Exercise objective -
Copy, word for word, the lines of the listing below from the line with "[(33,496),(35,531),(62,530),(62,496),(33,496)]" up to and including the line with "[(252,459),(224,465),(231,496),(258,490),(252,459)]". Drop the pictures.

**** Given entries

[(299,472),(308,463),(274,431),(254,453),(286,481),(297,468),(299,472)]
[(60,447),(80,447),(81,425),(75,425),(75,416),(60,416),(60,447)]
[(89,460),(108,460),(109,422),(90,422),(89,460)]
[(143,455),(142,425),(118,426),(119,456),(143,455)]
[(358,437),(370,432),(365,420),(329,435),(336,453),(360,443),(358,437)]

********
**** Given entries

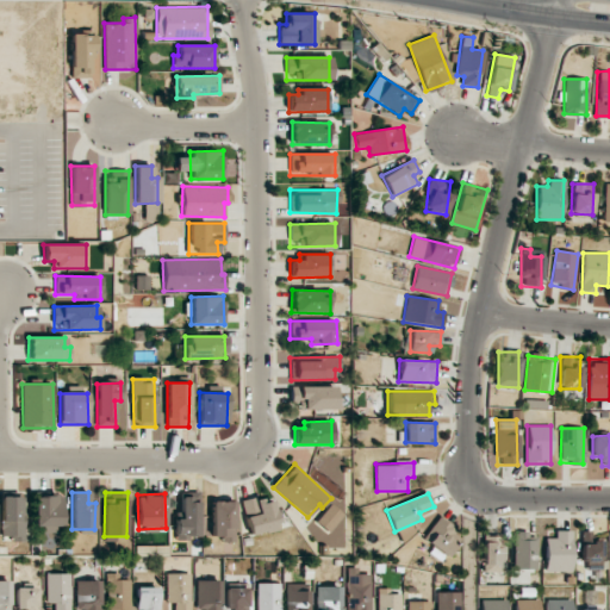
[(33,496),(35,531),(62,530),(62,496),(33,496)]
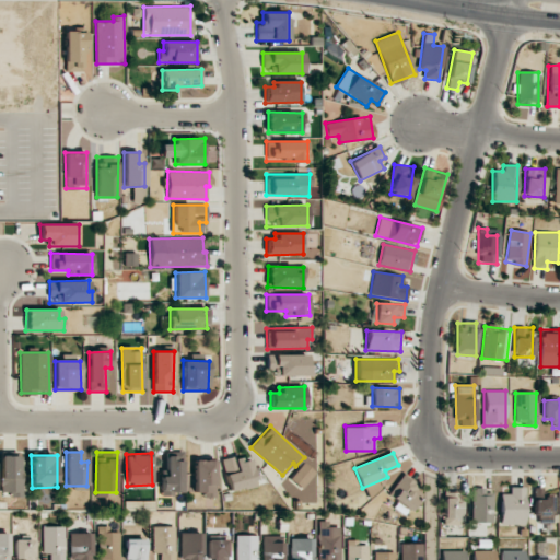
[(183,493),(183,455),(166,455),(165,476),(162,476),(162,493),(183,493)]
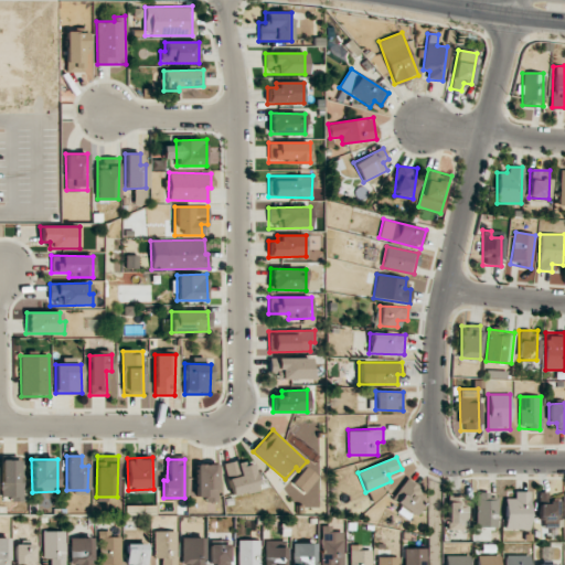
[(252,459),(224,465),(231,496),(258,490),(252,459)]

********

Result -
[(33,496),(35,531),(62,530),(62,496),(33,496)]
[(183,493),(183,455),(166,455),(165,476),(162,476),(162,493),(183,493)]
[(252,459),(224,465),(231,496),(258,490),(252,459)]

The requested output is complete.